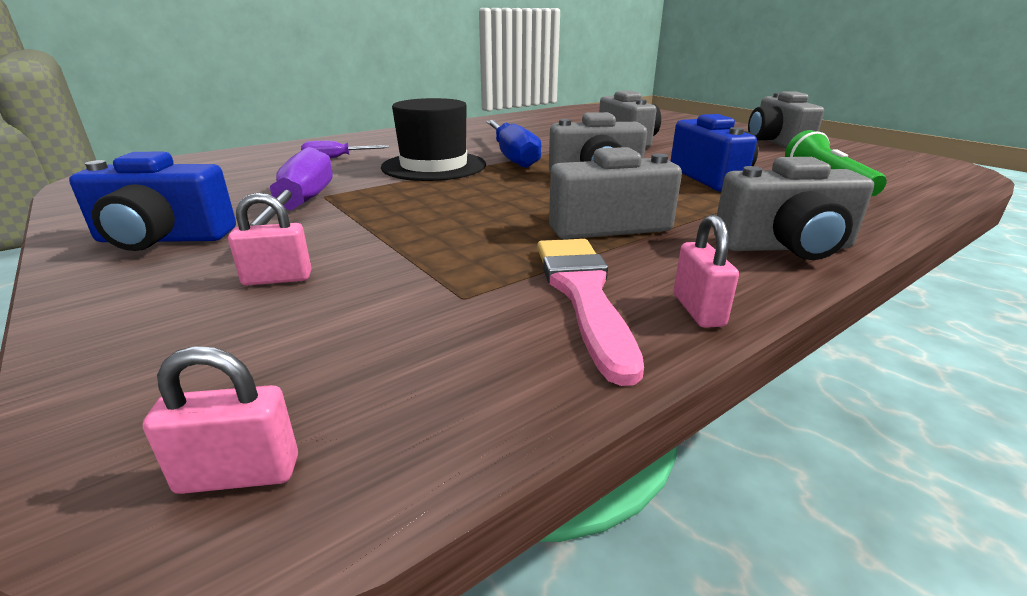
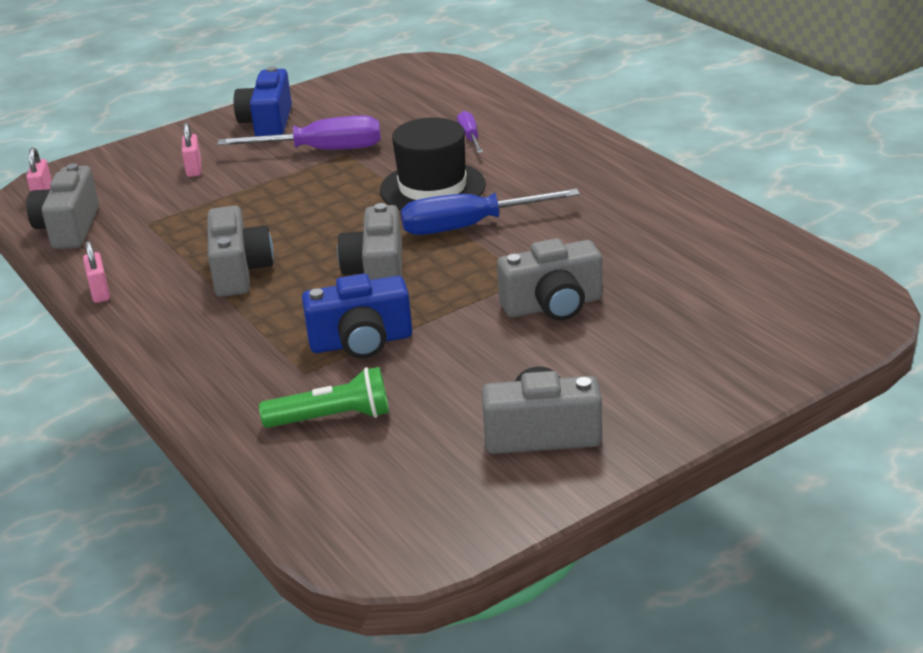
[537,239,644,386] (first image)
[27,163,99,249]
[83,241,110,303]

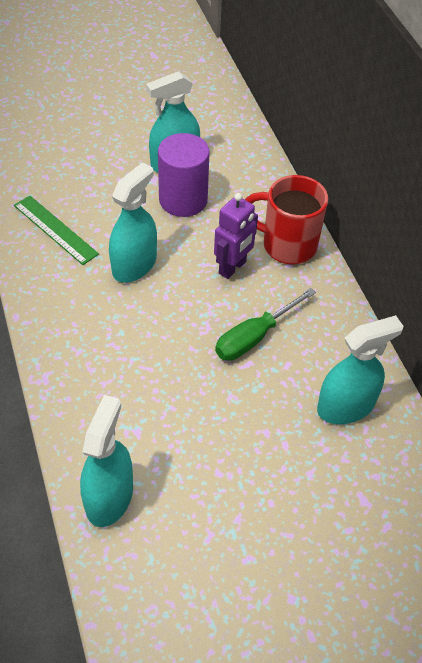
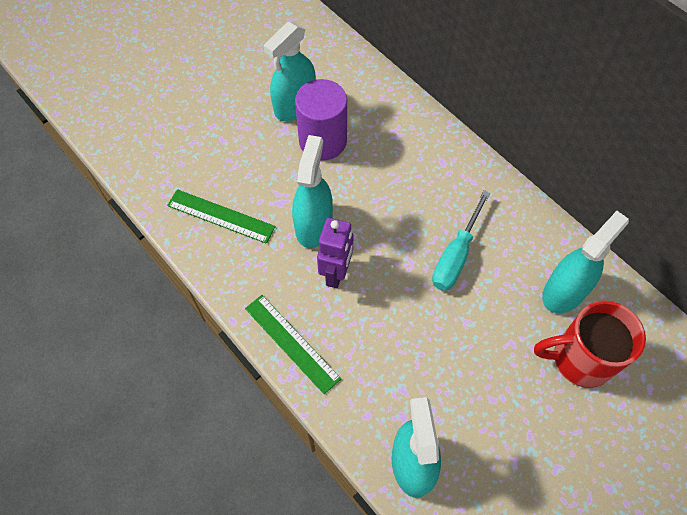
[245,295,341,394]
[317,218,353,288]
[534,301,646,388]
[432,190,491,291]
____________________
**Exercise directions:**
Give back the listing unchanged. Strip out the pictures.

**The answer:**
[537,239,644,386] (first image)
[27,163,99,249]
[83,241,110,303]

[245,295,341,394]
[317,218,353,288]
[534,301,646,388]
[432,190,491,291]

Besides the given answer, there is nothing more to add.